Task requirements
Your answer should be the full set of records, printed exactly as they stand.

Given information
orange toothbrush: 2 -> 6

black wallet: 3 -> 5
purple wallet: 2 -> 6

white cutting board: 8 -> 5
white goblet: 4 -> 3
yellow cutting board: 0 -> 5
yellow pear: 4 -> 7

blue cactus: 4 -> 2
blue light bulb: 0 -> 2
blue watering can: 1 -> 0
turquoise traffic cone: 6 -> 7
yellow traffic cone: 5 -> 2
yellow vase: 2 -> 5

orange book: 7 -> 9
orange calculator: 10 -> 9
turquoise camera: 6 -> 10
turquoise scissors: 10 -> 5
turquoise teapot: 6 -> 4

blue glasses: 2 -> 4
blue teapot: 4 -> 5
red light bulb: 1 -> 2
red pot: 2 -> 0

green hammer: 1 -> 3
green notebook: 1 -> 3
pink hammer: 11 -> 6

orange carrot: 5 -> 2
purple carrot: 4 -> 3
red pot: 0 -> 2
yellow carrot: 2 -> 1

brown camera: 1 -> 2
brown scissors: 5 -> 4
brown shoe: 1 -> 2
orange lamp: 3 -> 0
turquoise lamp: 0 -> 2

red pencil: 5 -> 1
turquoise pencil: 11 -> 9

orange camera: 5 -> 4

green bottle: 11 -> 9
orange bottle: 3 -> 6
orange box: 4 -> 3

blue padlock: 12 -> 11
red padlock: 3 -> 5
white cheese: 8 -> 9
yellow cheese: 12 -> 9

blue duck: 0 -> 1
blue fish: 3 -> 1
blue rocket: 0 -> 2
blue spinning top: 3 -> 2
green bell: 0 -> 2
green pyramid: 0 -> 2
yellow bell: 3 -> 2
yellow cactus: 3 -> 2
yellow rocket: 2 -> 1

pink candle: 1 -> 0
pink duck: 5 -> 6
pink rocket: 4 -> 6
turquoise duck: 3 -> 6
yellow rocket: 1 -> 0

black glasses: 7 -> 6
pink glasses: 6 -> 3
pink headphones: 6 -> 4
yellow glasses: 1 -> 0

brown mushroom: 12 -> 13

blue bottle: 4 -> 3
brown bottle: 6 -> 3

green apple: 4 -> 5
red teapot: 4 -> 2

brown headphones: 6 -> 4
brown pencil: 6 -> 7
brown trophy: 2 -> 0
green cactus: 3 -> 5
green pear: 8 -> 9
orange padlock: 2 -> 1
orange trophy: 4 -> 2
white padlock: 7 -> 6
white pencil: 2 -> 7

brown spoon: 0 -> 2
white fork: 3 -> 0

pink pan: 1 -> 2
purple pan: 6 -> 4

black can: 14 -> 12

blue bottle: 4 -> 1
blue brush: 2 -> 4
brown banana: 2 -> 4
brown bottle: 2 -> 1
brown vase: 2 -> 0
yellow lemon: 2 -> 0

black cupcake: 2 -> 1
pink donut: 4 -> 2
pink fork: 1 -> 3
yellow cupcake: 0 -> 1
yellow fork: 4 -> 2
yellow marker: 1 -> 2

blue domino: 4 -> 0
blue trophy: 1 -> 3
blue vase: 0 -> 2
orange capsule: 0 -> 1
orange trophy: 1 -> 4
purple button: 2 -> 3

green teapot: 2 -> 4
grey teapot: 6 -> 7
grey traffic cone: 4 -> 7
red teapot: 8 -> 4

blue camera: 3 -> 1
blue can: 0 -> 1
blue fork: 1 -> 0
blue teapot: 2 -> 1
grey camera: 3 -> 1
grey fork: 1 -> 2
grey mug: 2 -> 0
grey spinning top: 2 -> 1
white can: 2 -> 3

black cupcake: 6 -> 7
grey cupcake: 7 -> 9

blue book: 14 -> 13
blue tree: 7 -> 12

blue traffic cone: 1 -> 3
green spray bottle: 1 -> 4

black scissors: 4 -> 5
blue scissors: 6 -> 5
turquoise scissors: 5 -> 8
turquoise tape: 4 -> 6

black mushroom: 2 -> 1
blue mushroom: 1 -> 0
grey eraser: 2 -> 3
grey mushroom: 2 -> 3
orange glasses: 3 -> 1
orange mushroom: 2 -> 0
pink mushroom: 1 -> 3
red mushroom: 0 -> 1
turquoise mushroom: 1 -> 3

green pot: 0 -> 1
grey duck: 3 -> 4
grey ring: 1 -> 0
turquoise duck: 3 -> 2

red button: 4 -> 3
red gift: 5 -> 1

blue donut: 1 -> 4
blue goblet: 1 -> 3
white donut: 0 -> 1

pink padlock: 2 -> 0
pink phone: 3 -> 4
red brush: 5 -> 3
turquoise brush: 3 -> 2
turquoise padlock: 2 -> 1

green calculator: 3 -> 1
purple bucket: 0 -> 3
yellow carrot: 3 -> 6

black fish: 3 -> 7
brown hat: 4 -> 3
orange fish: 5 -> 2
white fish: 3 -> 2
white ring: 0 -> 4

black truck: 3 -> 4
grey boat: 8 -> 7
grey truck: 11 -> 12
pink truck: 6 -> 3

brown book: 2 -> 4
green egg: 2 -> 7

Response to this exercise
orange toothbrush: 2 -> 6

black wallet: 3 -> 5
purple wallet: 2 -> 6

white cutting board: 8 -> 5
white goblet: 4 -> 3
yellow cutting board: 0 -> 5
yellow pear: 4 -> 7

blue cactus: 4 -> 2
blue light bulb: 0 -> 2
blue watering can: 1 -> 0
turquoise traffic cone: 6 -> 7
yellow traffic cone: 5 -> 2
yellow vase: 2 -> 5

orange book: 7 -> 9
orange calculator: 10 -> 9
turquoise camera: 6 -> 10
turquoise scissors: 10 -> 5
turquoise teapot: 6 -> 4

blue glasses: 2 -> 4
blue teapot: 4 -> 5
red light bulb: 1 -> 2
red pot: 2 -> 0

green hammer: 1 -> 3
green notebook: 1 -> 3
pink hammer: 11 -> 6

orange carrot: 5 -> 2
purple carrot: 4 -> 3
red pot: 0 -> 2
yellow carrot: 2 -> 1

brown camera: 1 -> 2
brown scissors: 5 -> 4
brown shoe: 1 -> 2
orange lamp: 3 -> 0
turquoise lamp: 0 -> 2

red pencil: 5 -> 1
turquoise pencil: 11 -> 9

orange camera: 5 -> 4

green bottle: 11 -> 9
orange bottle: 3 -> 6
orange box: 4 -> 3

blue padlock: 12 -> 11
red padlock: 3 -> 5
white cheese: 8 -> 9
yellow cheese: 12 -> 9

blue duck: 0 -> 1
blue fish: 3 -> 1
blue rocket: 0 -> 2
blue spinning top: 3 -> 2
green bell: 0 -> 2
green pyramid: 0 -> 2
yellow bell: 3 -> 2
yellow cactus: 3 -> 2
yellow rocket: 2 -> 1

pink candle: 1 -> 0
pink duck: 5 -> 6
pink rocket: 4 -> 6
turquoise duck: 3 -> 6
yellow rocket: 1 -> 0

black glasses: 7 -> 6
pink glasses: 6 -> 3
pink headphones: 6 -> 4
yellow glasses: 1 -> 0

brown mushroom: 12 -> 13

blue bottle: 4 -> 3
brown bottle: 6 -> 3

green apple: 4 -> 5
red teapot: 4 -> 2

brown headphones: 6 -> 4
brown pencil: 6 -> 7
brown trophy: 2 -> 0
green cactus: 3 -> 5
green pear: 8 -> 9
orange padlock: 2 -> 1
orange trophy: 4 -> 2
white padlock: 7 -> 6
white pencil: 2 -> 7

brown spoon: 0 -> 2
white fork: 3 -> 0

pink pan: 1 -> 2
purple pan: 6 -> 4

black can: 14 -> 12

blue bottle: 4 -> 1
blue brush: 2 -> 4
brown banana: 2 -> 4
brown bottle: 2 -> 1
brown vase: 2 -> 0
yellow lemon: 2 -> 0

black cupcake: 2 -> 1
pink donut: 4 -> 2
pink fork: 1 -> 3
yellow cupcake: 0 -> 1
yellow fork: 4 -> 2
yellow marker: 1 -> 2

blue domino: 4 -> 0
blue trophy: 1 -> 3
blue vase: 0 -> 2
orange capsule: 0 -> 1
orange trophy: 1 -> 4
purple button: 2 -> 3

green teapot: 2 -> 4
grey teapot: 6 -> 7
grey traffic cone: 4 -> 7
red teapot: 8 -> 4

blue camera: 3 -> 1
blue can: 0 -> 1
blue fork: 1 -> 0
blue teapot: 2 -> 1
grey camera: 3 -> 1
grey fork: 1 -> 2
grey mug: 2 -> 0
grey spinning top: 2 -> 1
white can: 2 -> 3

black cupcake: 6 -> 7
grey cupcake: 7 -> 9

blue book: 14 -> 13
blue tree: 7 -> 12

blue traffic cone: 1 -> 3
green spray bottle: 1 -> 4

black scissors: 4 -> 5
blue scissors: 6 -> 5
turquoise scissors: 5 -> 8
turquoise tape: 4 -> 6

black mushroom: 2 -> 1
blue mushroom: 1 -> 0
grey eraser: 2 -> 3
grey mushroom: 2 -> 3
orange glasses: 3 -> 1
orange mushroom: 2 -> 0
pink mushroom: 1 -> 3
red mushroom: 0 -> 1
turquoise mushroom: 1 -> 3

green pot: 0 -> 1
grey duck: 3 -> 4
grey ring: 1 -> 0
turquoise duck: 3 -> 2

red button: 4 -> 3
red gift: 5 -> 1

blue donut: 1 -> 4
blue goblet: 1 -> 3
white donut: 0 -> 1

pink padlock: 2 -> 0
pink phone: 3 -> 4
red brush: 5 -> 3
turquoise brush: 3 -> 2
turquoise padlock: 2 -> 1

green calculator: 3 -> 1
purple bucket: 0 -> 3
yellow carrot: 3 -> 6

black fish: 3 -> 7
brown hat: 4 -> 3
orange fish: 5 -> 2
white fish: 3 -> 2
white ring: 0 -> 4

black truck: 3 -> 4
grey boat: 8 -> 7
grey truck: 11 -> 12
pink truck: 6 -> 3

brown book: 2 -> 4
green egg: 2 -> 7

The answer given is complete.